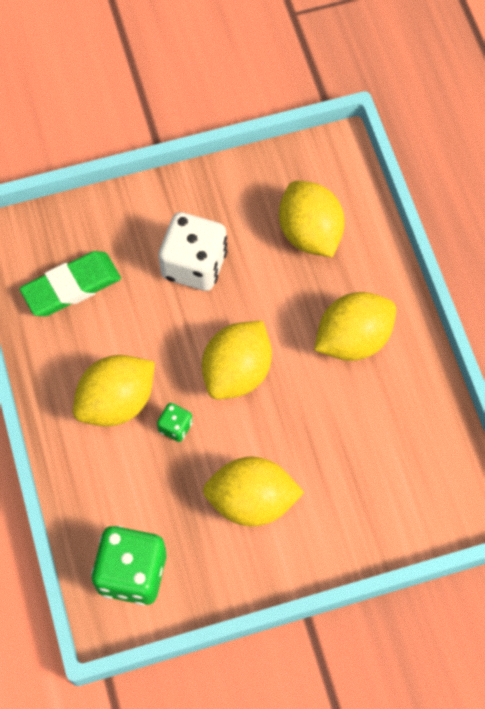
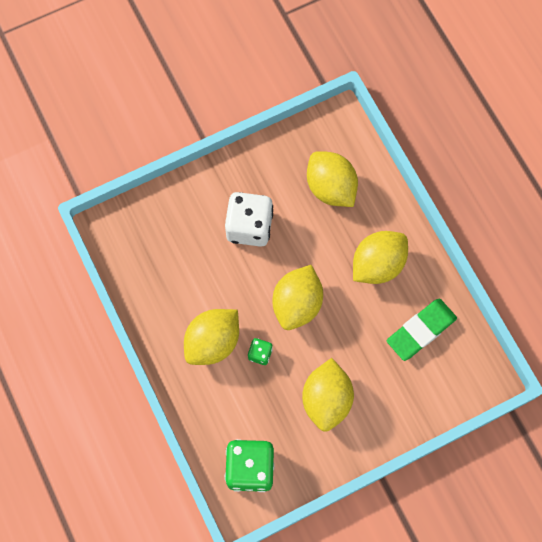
camera: 10 degrees left, 5 degrees up
(71, 287) = (161, 259): green eraser -> green eraser (421, 330)
(251, 501) = (326, 399): yellow lemon -> yellow lemon turned 75 degrees counterclockwise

Exercise instructions:
Please repeat each line above exactly as it appears, but omit the pictures.

Exercise answer:
camera: 10 degrees left, 5 degrees up
(71, 287) = (161, 259): green eraser -> green eraser (421, 330)
(251, 501) = (326, 399): yellow lemon -> yellow lemon turned 75 degrees counterclockwise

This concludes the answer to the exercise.